§ **Task statement**: Repeat, exactly and in full, the lines of the listing below, but without any pictures.

+++ Records supplied

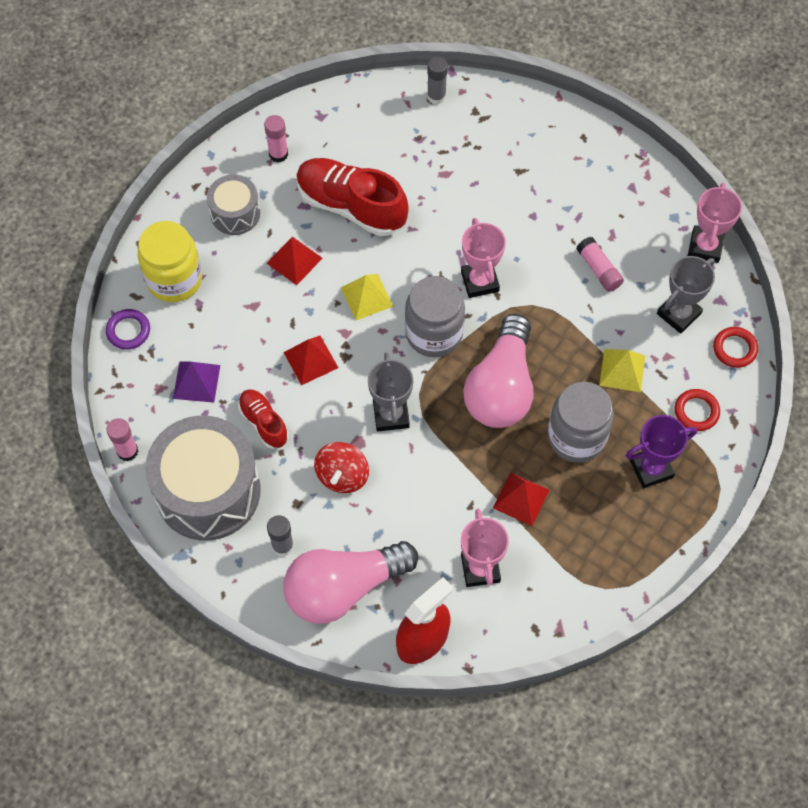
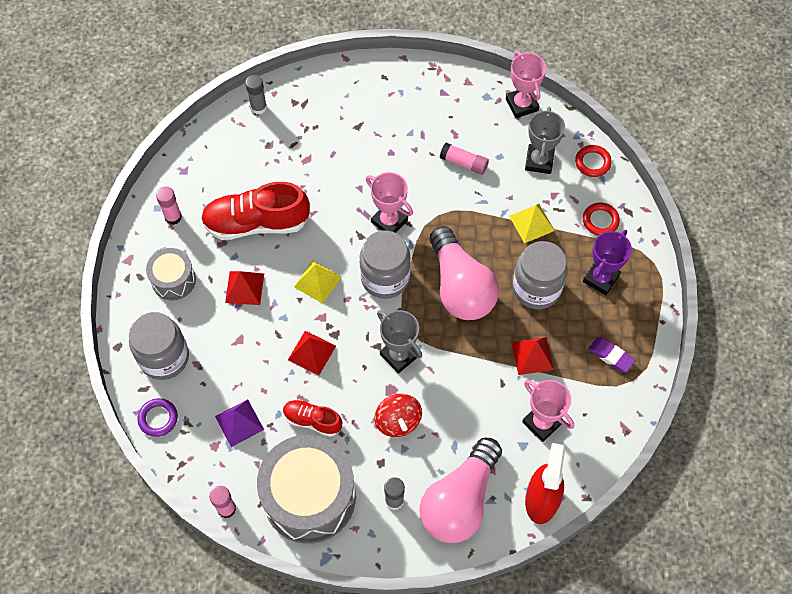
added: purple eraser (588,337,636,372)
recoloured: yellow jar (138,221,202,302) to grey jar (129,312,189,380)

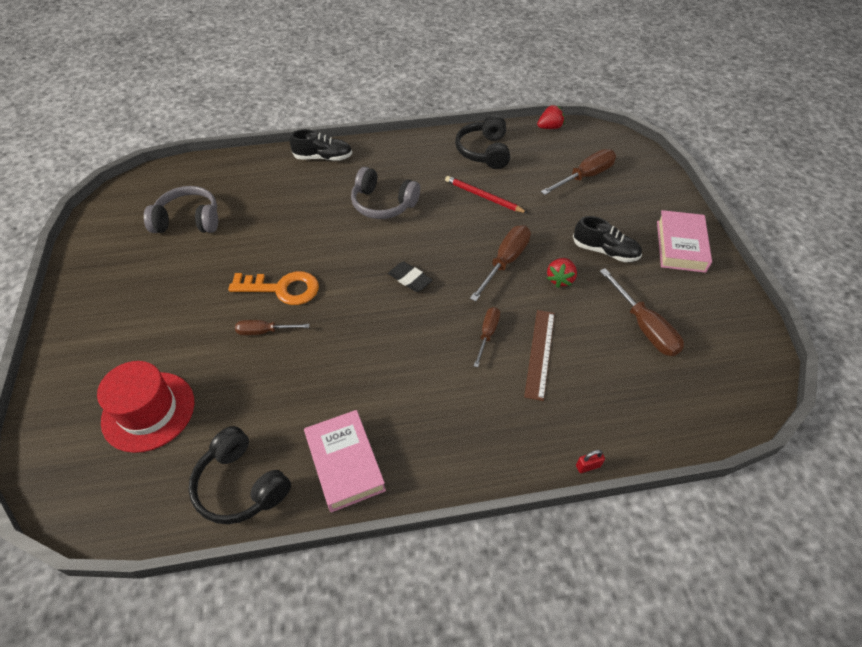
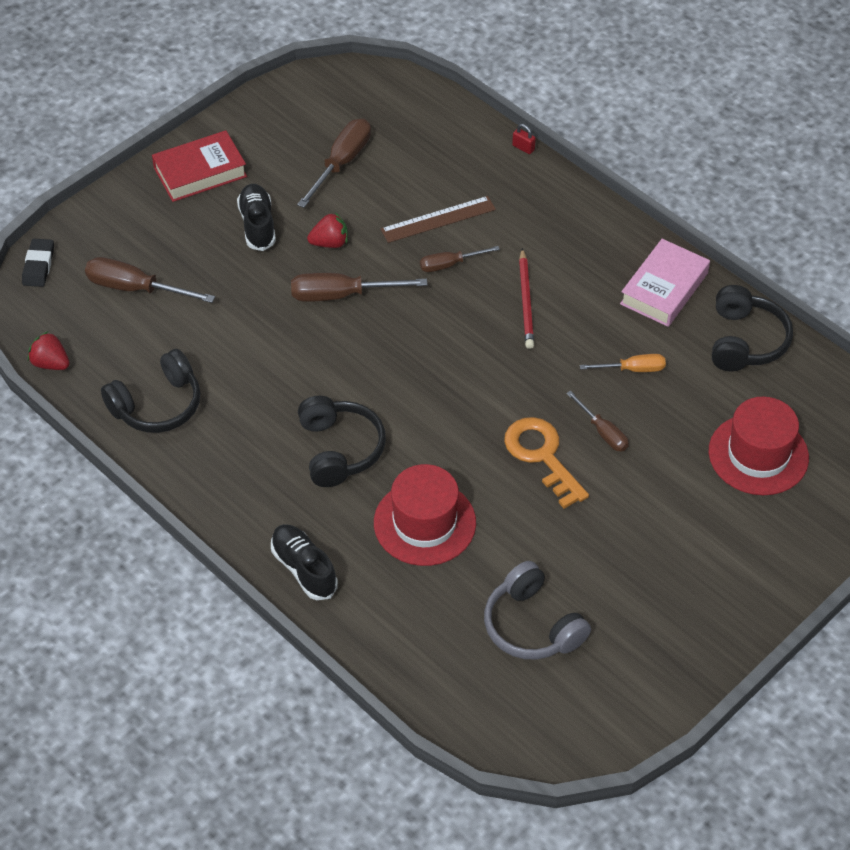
added: red hat (374,464,476,566); orange screwdriver (580,354,666,372)
moved: black eraser (388,261,432,292) to (22,239,54,287); red pencil (445,176,527,213) to (519,248,534,349)
recoloured: grey headphones (351,167,420,219) to black headphones (298,396,386,487); pink book (657,210,712,273) to red book (152,130,247,202)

++++++

§ **Your solution**:
added: purple eraser (588,337,636,372)
recoloured: yellow jar (138,221,202,302) to grey jar (129,312,189,380)

added: red hat (374,464,476,566); orange screwdriver (580,354,666,372)
moved: black eraser (388,261,432,292) to (22,239,54,287); red pencil (445,176,527,213) to (519,248,534,349)
recoloured: grey headphones (351,167,420,219) to black headphones (298,396,386,487); pink book (657,210,712,273) to red book (152,130,247,202)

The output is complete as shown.